* **TASK INSTRUCTIONS**: Copy all data exactly. Skip pictures.

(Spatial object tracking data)

———

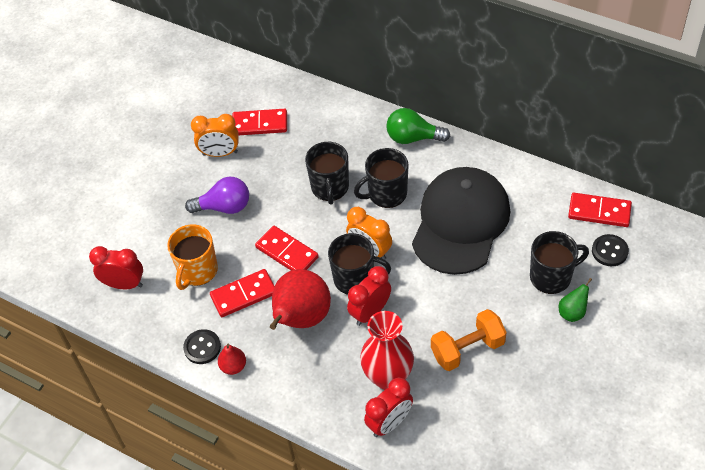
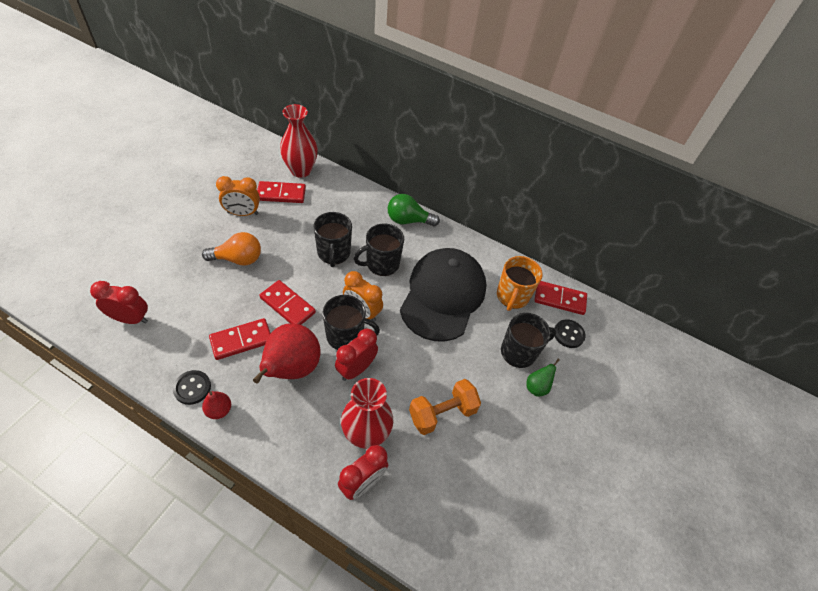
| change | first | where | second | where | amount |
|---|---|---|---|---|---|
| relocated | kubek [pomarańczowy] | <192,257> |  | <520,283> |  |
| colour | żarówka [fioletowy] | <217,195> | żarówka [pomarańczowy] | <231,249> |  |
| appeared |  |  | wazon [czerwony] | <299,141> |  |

———

* **ANSWER SECTION**:
| change | first | where | second | where | amount |
|---|---|---|---|---|---|
| relocated | kubek [pomarańczowy] | <192,257> |  | <520,283> |  |
| colour | żarówka [fioletowy] | <217,195> | żarówka [pomarańczowy] | <231,249> |  |
| appeared |  |  | wazon [czerwony] | <299,141> |  |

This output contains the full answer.